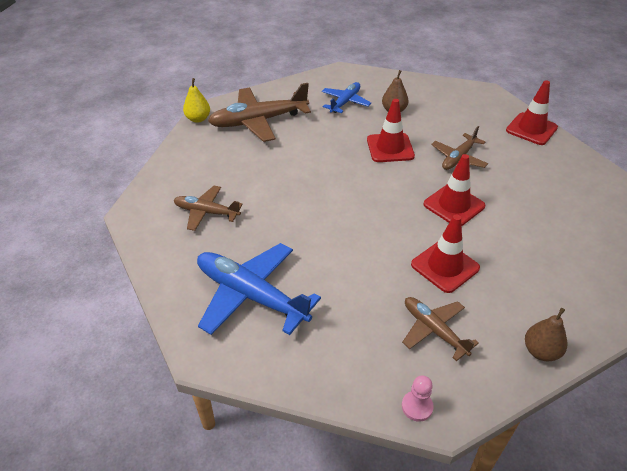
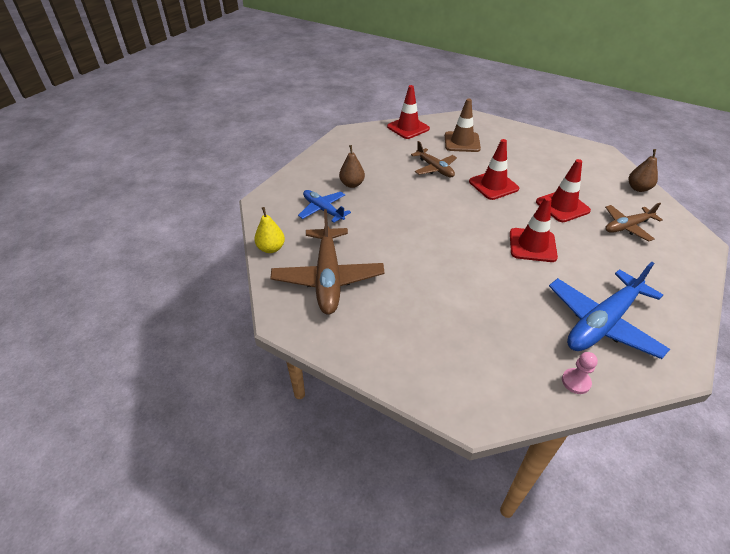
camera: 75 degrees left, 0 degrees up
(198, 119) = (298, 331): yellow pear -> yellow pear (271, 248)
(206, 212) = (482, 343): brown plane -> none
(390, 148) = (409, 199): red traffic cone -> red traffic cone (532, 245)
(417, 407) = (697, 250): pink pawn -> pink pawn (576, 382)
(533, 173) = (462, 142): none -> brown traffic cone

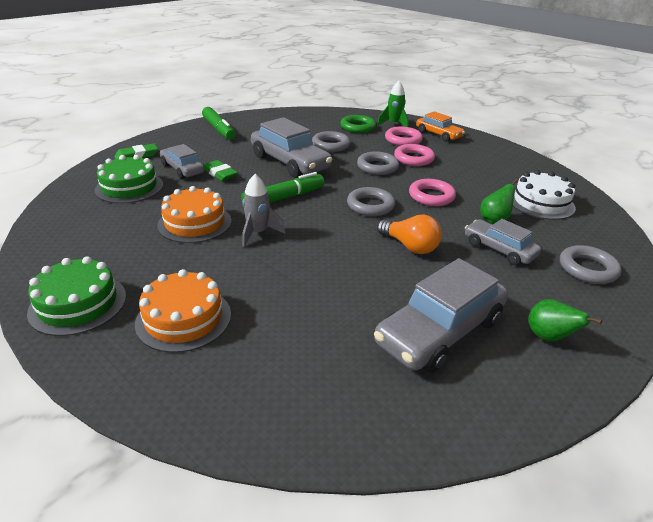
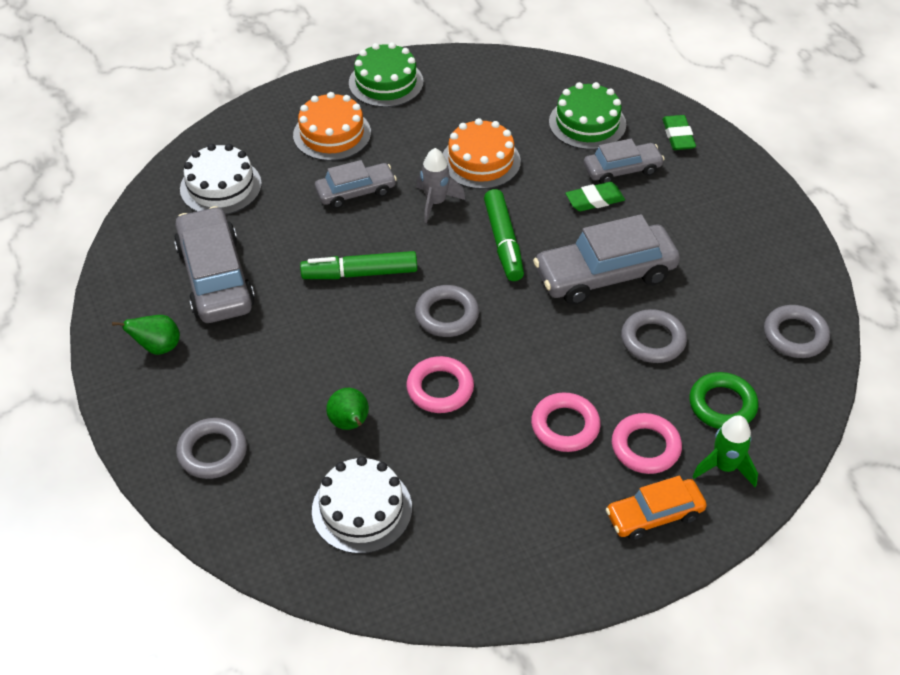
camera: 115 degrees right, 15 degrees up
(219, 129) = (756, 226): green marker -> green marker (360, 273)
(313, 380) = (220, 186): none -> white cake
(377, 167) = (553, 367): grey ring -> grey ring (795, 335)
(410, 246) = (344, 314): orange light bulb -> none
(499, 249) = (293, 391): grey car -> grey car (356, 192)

--*--

◆ Problem
Could every entry be restated word for word, pictures excluded?

◆ Reply
camera: 75 degrees left, 0 degrees up
(198, 119) = (298, 331): yellow pear -> yellow pear (271, 248)
(206, 212) = (482, 343): brown plane -> none
(390, 148) = (409, 199): red traffic cone -> red traffic cone (532, 245)
(417, 407) = (697, 250): pink pawn -> pink pawn (576, 382)
(533, 173) = (462, 142): none -> brown traffic cone

camera: 115 degrees right, 15 degrees up
(219, 129) = (756, 226): green marker -> green marker (360, 273)
(313, 380) = (220, 186): none -> white cake
(377, 167) = (553, 367): grey ring -> grey ring (795, 335)
(410, 246) = (344, 314): orange light bulb -> none
(499, 249) = (293, 391): grey car -> grey car (356, 192)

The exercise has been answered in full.